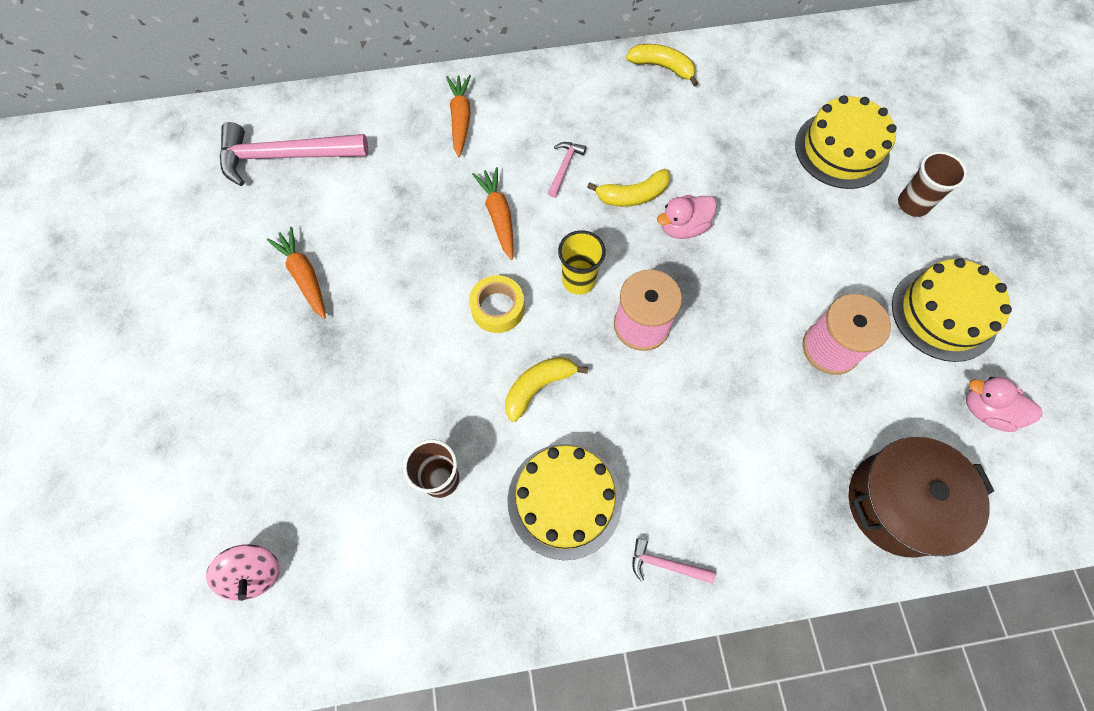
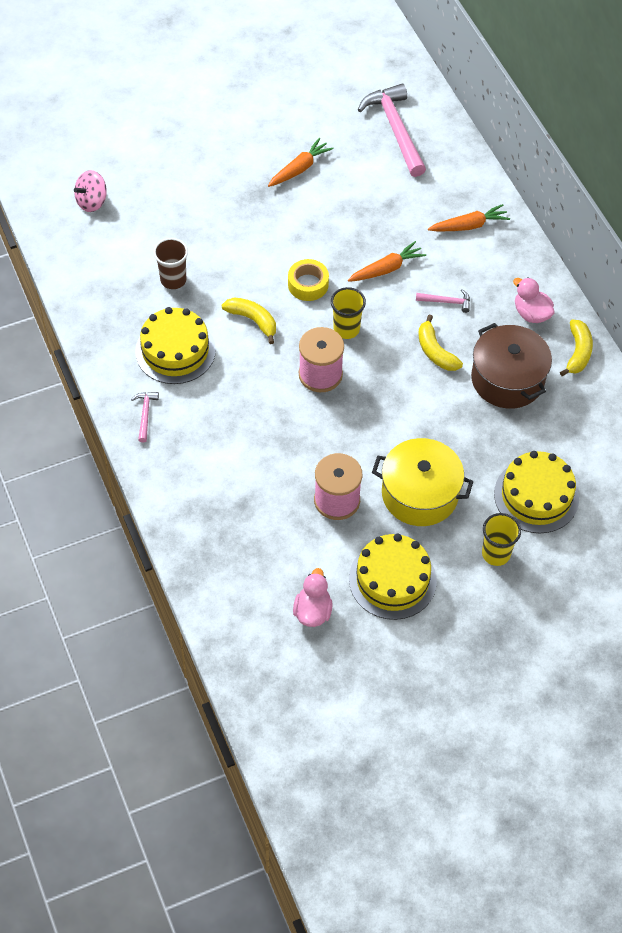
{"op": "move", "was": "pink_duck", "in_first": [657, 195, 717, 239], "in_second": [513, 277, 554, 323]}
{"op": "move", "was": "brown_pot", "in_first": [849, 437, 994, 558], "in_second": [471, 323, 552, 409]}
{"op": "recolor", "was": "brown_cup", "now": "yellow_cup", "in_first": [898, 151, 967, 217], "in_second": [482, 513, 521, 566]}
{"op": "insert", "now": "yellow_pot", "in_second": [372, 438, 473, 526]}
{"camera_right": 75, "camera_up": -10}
--------------------
## ASSIGNMENT
Exclude the images and copy every record above exactly.

## SOLUTION TO THE PROBLEM
{"op": "move", "was": "pink_duck", "in_first": [657, 195, 717, 239], "in_second": [513, 277, 554, 323]}
{"op": "move", "was": "brown_pot", "in_first": [849, 437, 994, 558], "in_second": [471, 323, 552, 409]}
{"op": "recolor", "was": "brown_cup", "now": "yellow_cup", "in_first": [898, 151, 967, 217], "in_second": [482, 513, 521, 566]}
{"op": "insert", "now": "yellow_pot", "in_second": [372, 438, 473, 526]}
{"camera_right": 75, "camera_up": -10}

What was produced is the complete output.